** Opening Provided material block **

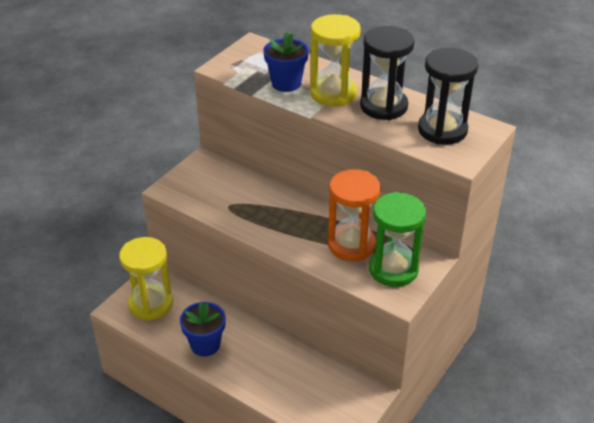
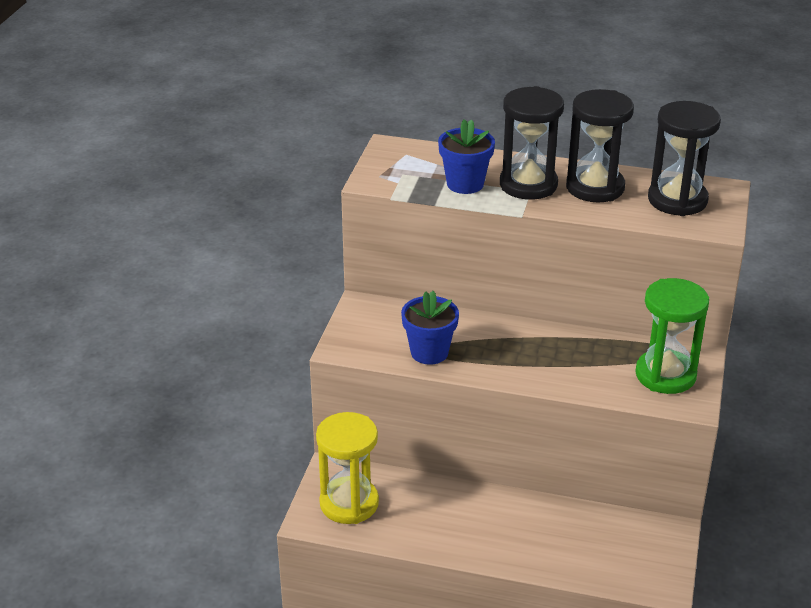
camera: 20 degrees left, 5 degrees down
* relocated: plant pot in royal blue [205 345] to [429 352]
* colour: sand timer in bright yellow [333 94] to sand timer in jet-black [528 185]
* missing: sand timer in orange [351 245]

** Closing Provided material block **

Repeat the listing above exactly, omitting the pictures it contains.

camera: 20 degrees left, 5 degrees down
* relocated: plant pot in royal blue [205 345] to [429 352]
* colour: sand timer in bright yellow [333 94] to sand timer in jet-black [528 185]
* missing: sand timer in orange [351 245]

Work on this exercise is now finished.